Extracted data below:
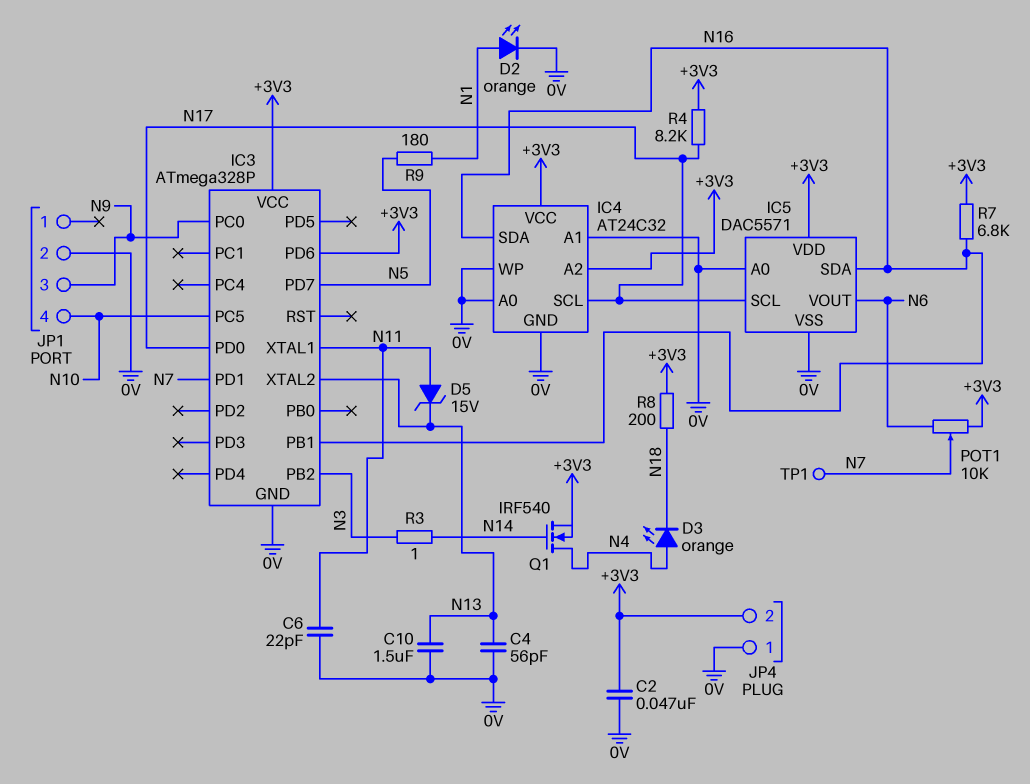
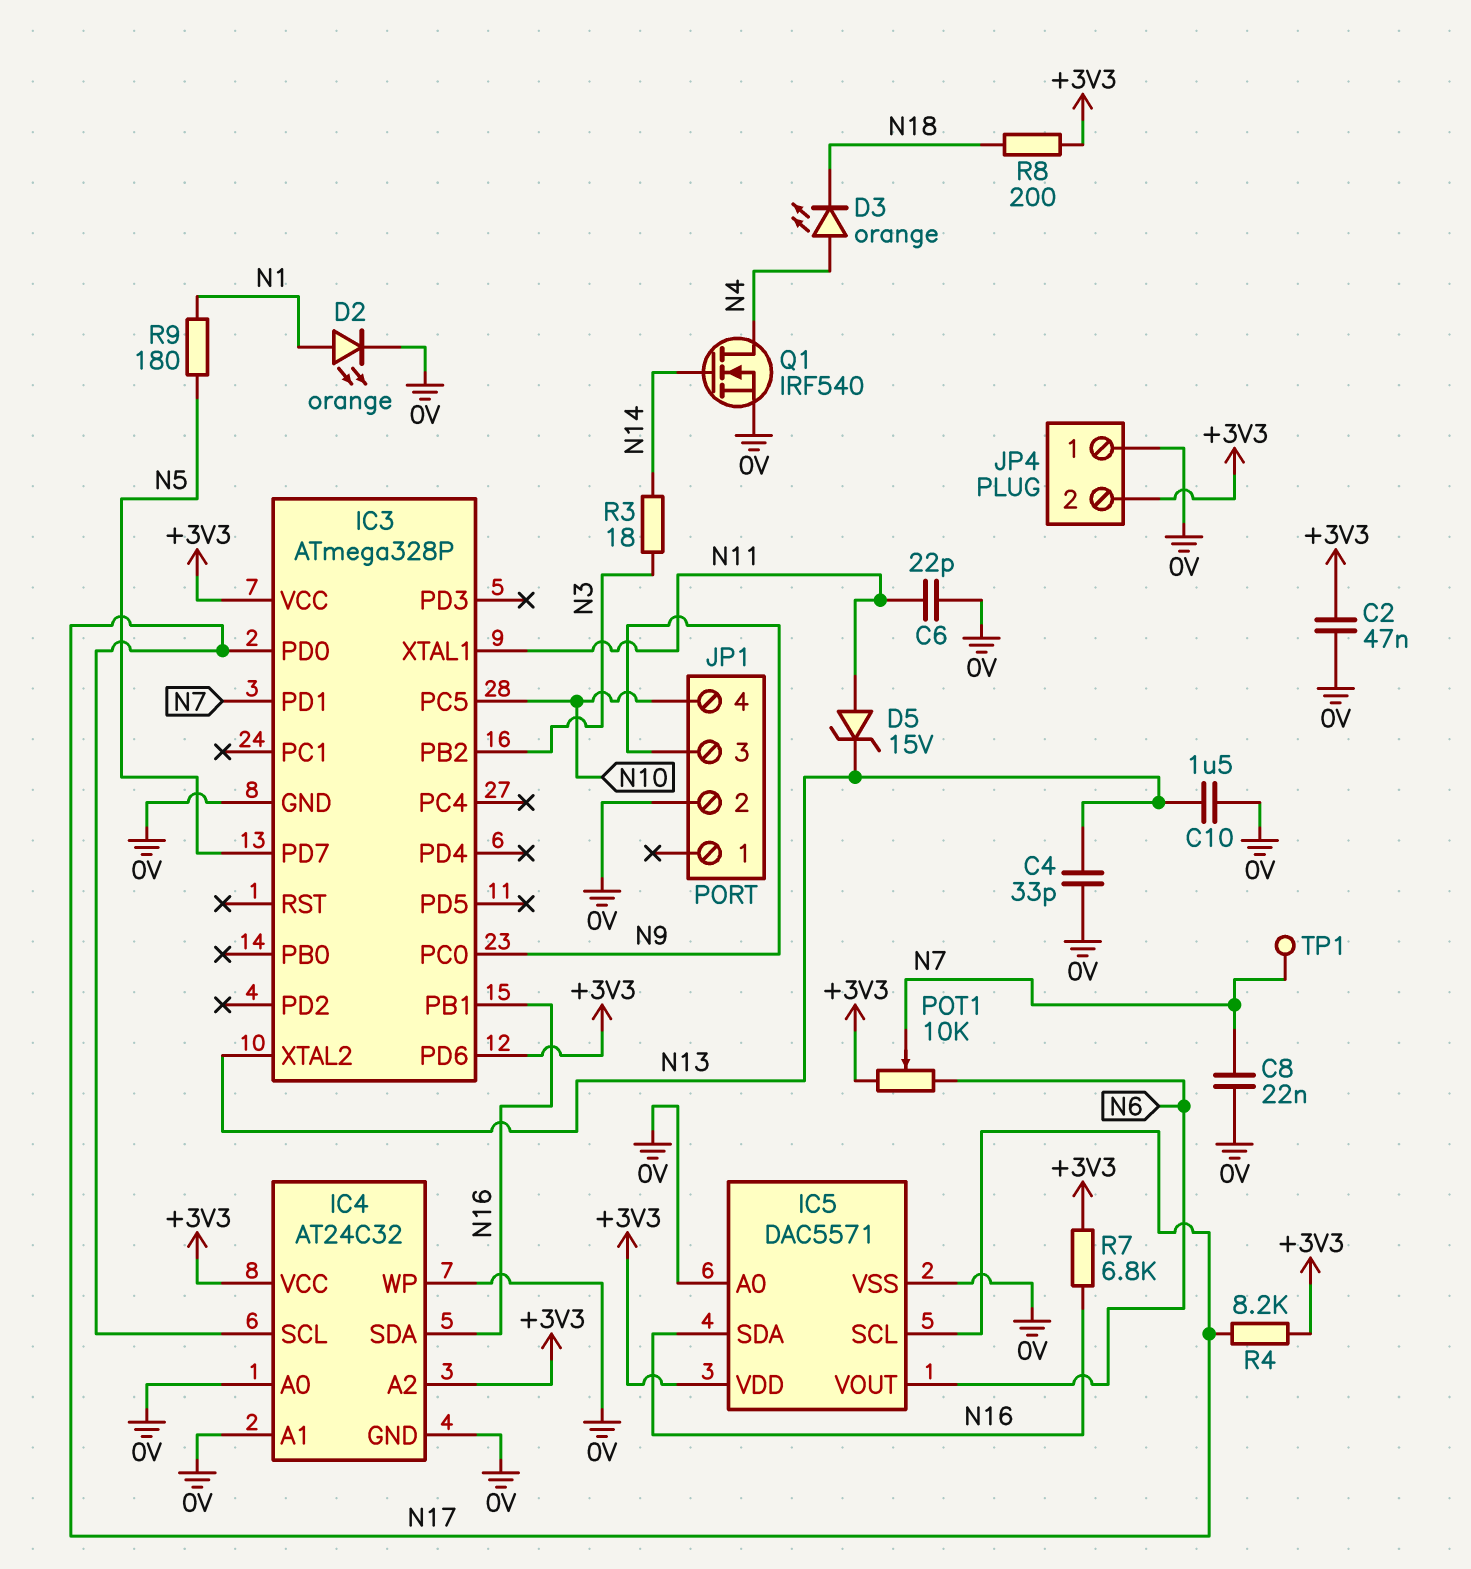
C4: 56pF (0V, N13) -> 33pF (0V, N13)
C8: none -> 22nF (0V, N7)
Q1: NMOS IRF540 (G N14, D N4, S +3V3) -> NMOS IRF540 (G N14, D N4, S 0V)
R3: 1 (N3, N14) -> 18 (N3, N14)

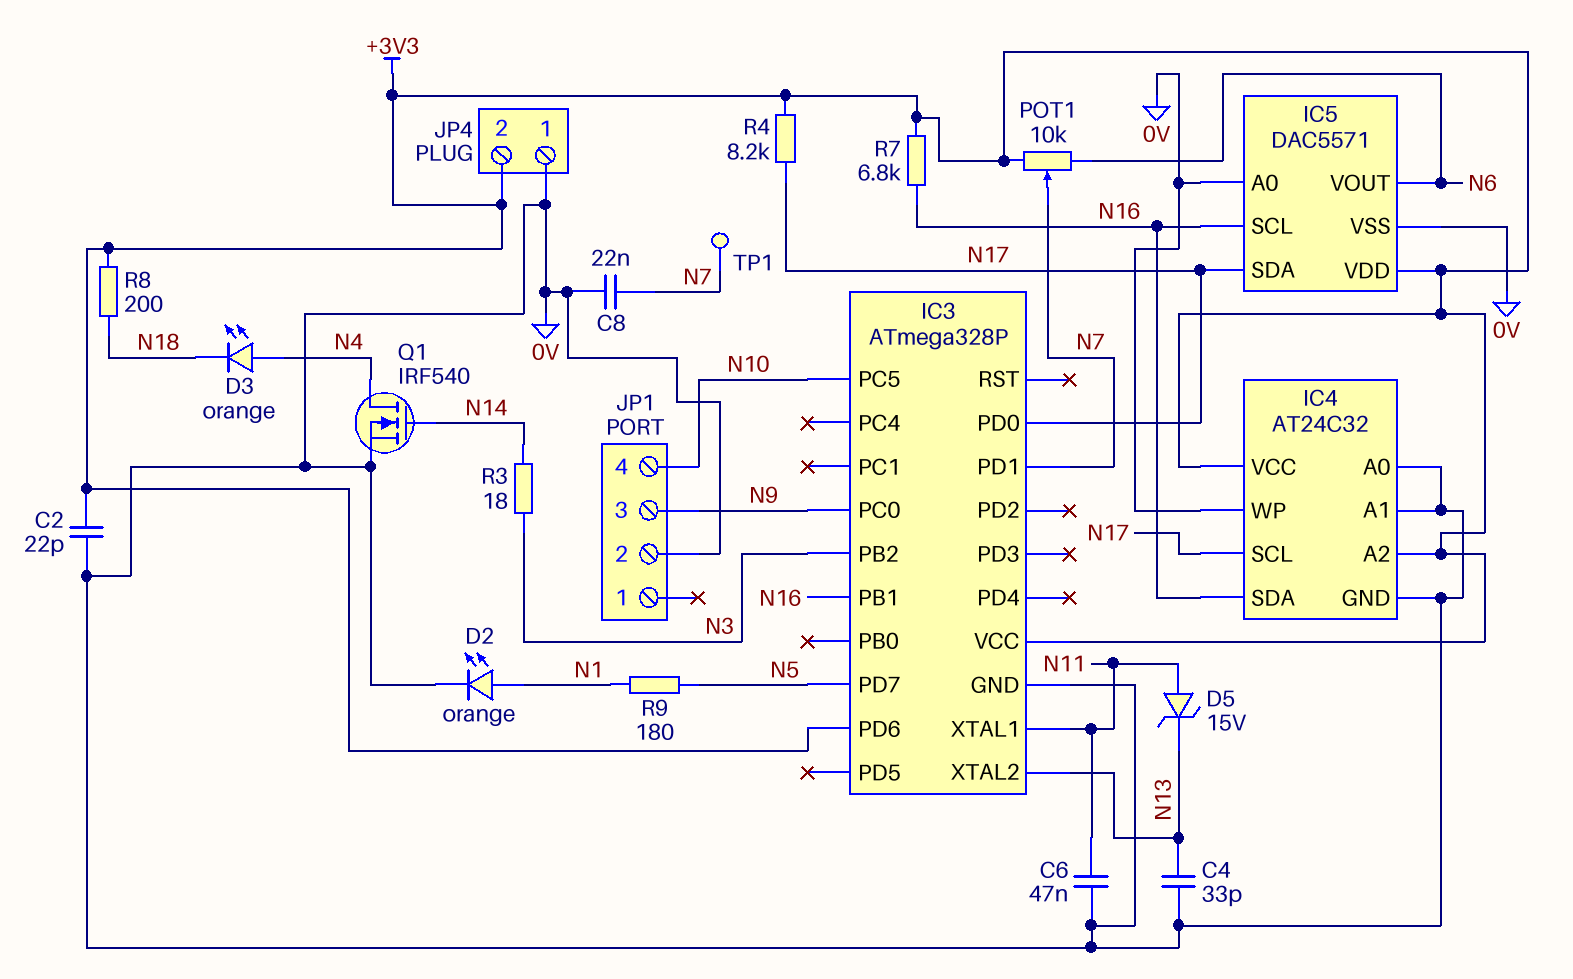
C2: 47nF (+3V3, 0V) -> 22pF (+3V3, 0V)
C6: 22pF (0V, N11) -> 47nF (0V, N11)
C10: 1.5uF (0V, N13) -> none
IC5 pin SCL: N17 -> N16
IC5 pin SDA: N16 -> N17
End of Extracted data.
▶ _Activity_:
Nothing but the lines from the one that contains "C10: 1.5uF (0V, N13) -> none" through the end of the data above should appear, each reproduced exactly.

▶ _Answer to this exercise_:
C10: 1.5uF (0V, N13) -> none
IC5 pin SCL: N17 -> N16
IC5 pin SDA: N16 -> N17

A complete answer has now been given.